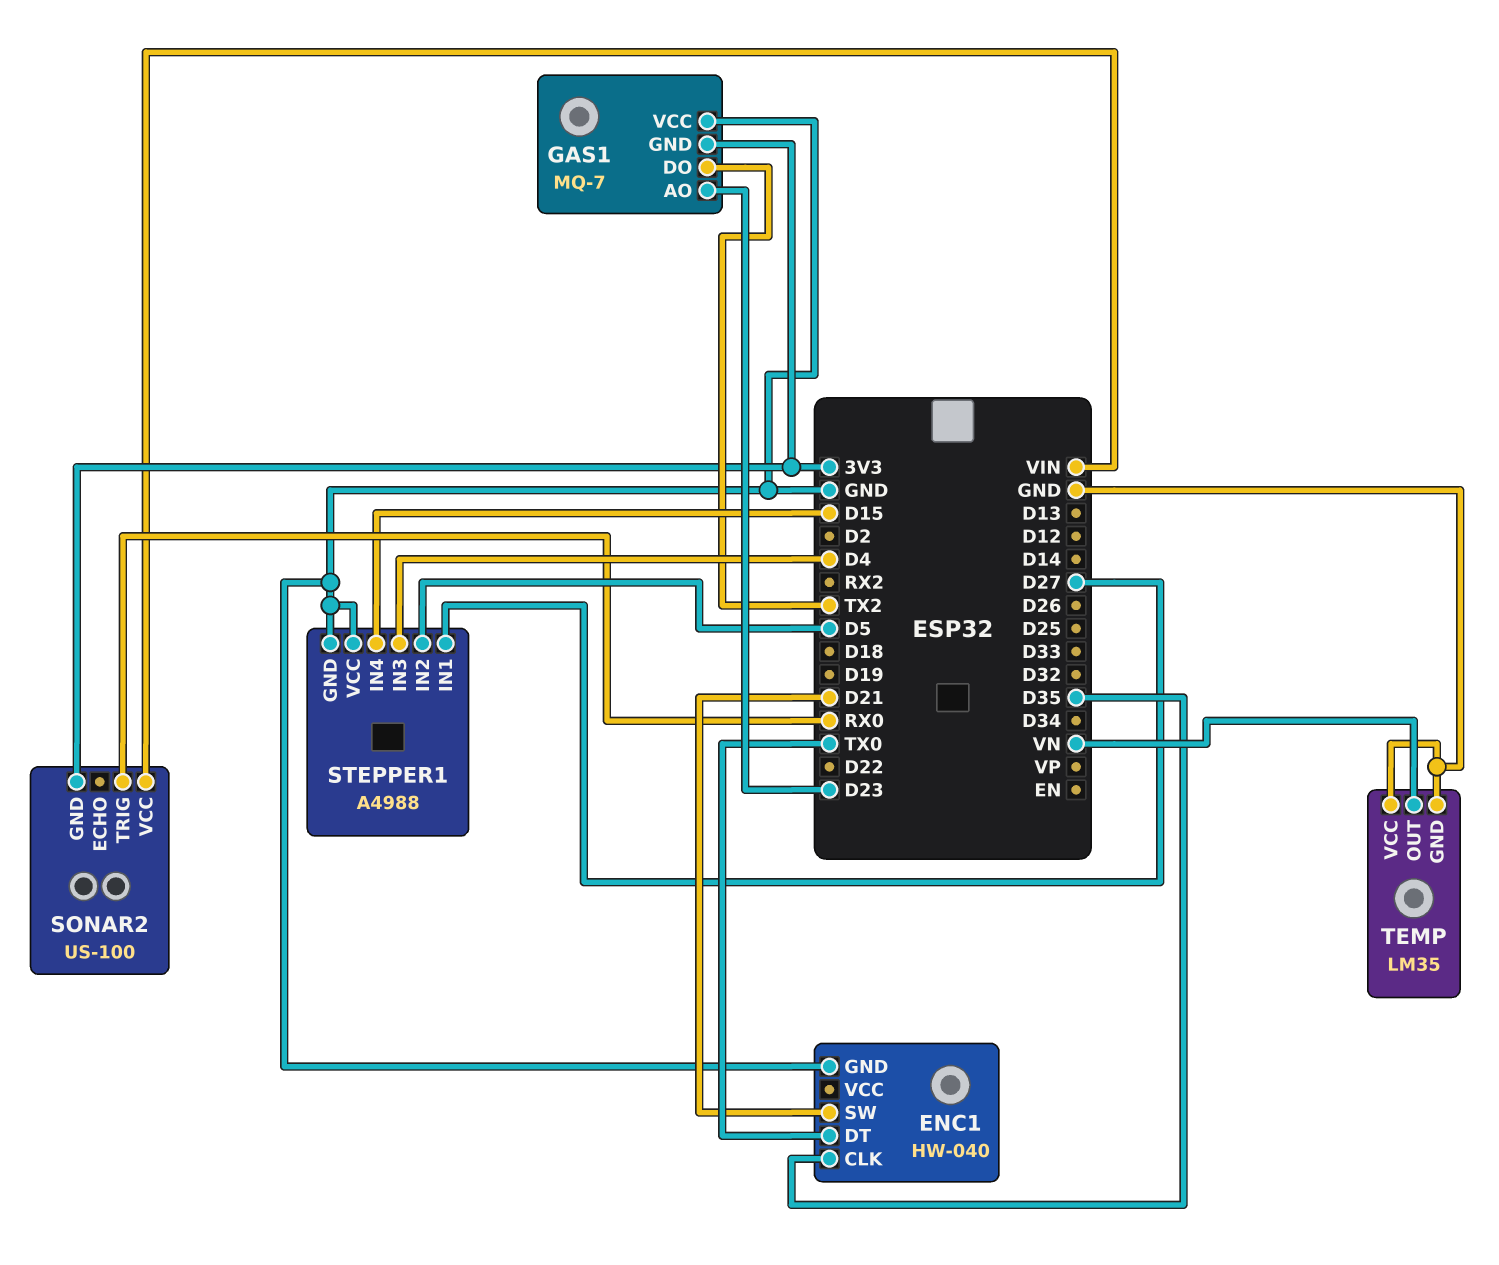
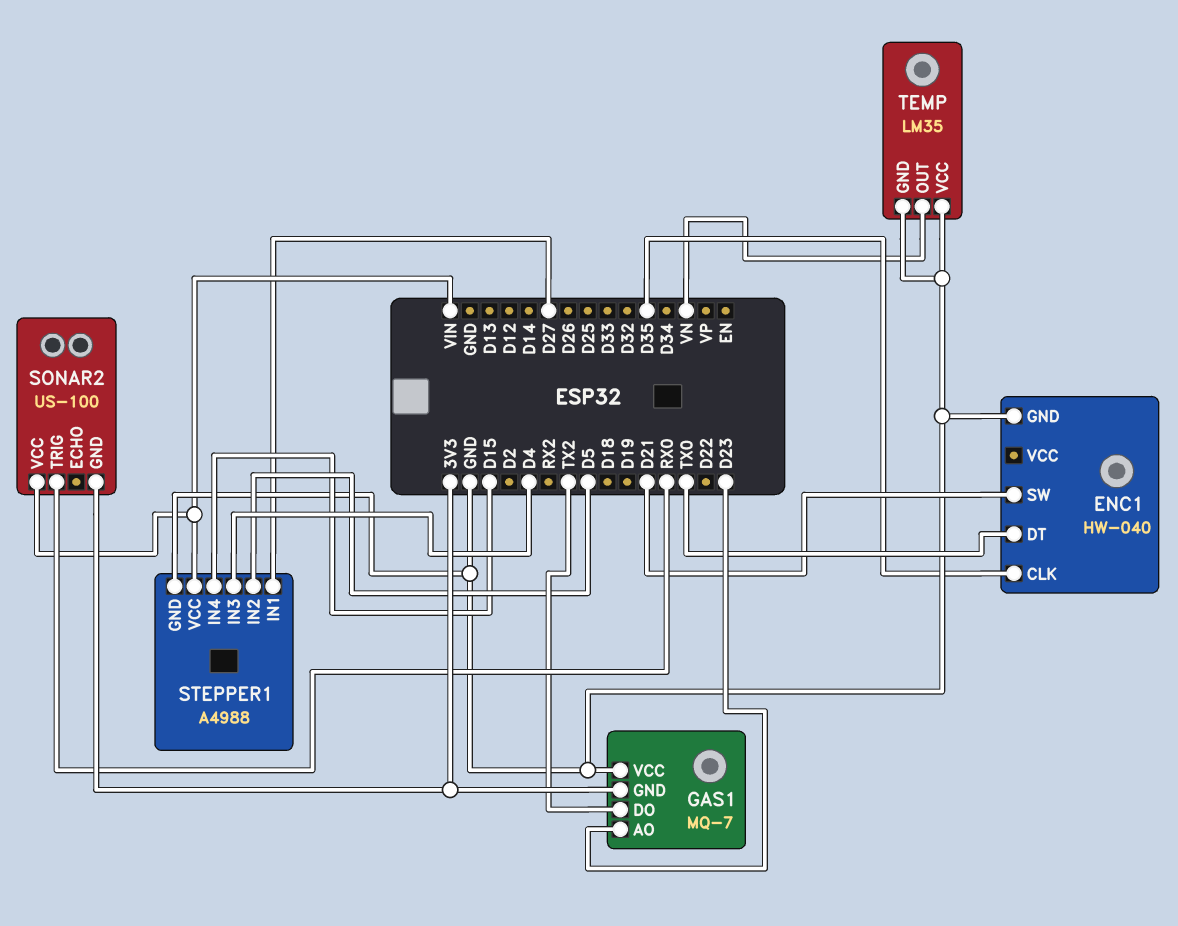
STEPPER1 pin VCC: GND -> VIN

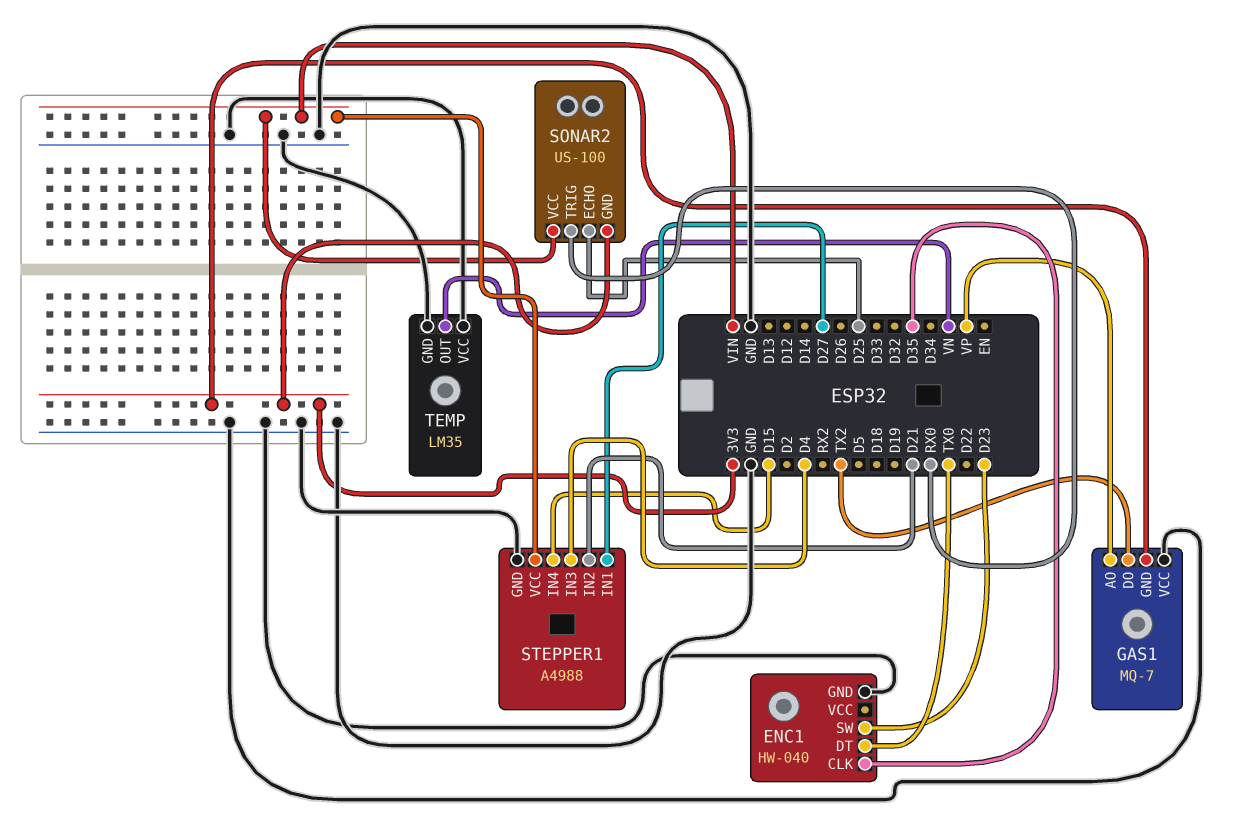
ENC1 pin SW: D21 -> D23
GAS1 pin AO: D23 -> VP
SONAR2 pin ECHO: none -> D25
STEPPER1 pin IN2: D5 -> D21

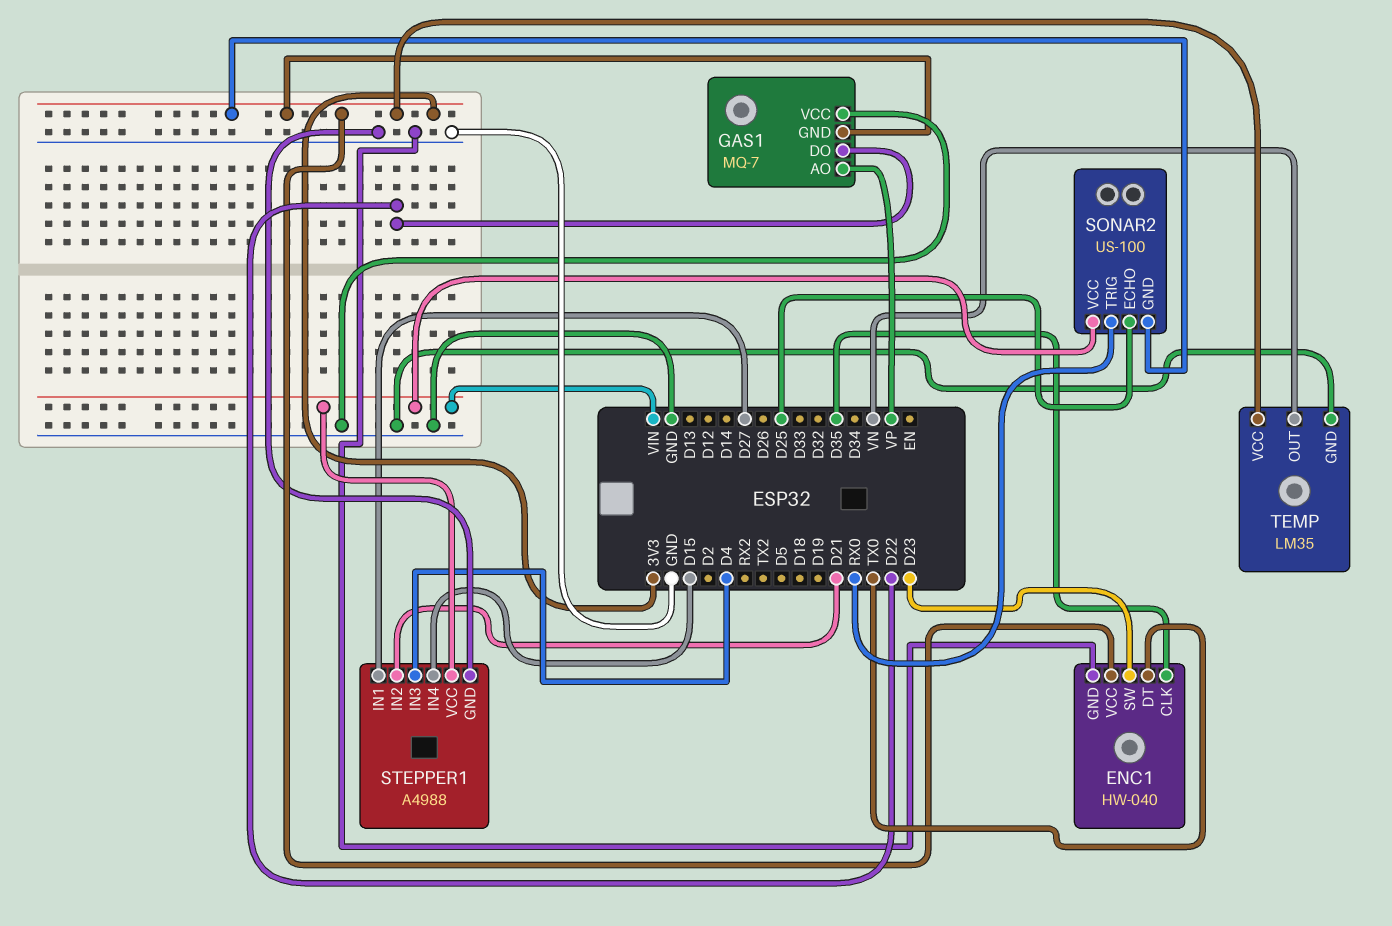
ENC1 pin VCC: none -> 3V3
GAS1 pin DO: TX2 -> D22
TEMP pin VCC: GND -> 3V3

__________

Keep the pictures out of your copy. Copy only the lines from the line that holds "ENC1 pin SW: D21 -> D23" through the last line of the listing above, both included.

ENC1 pin SW: D21 -> D23
GAS1 pin AO: D23 -> VP
SONAR2 pin ECHO: none -> D25
STEPPER1 pin IN2: D5 -> D21

ENC1 pin VCC: none -> 3V3
GAS1 pin DO: TX2 -> D22
TEMP pin VCC: GND -> 3V3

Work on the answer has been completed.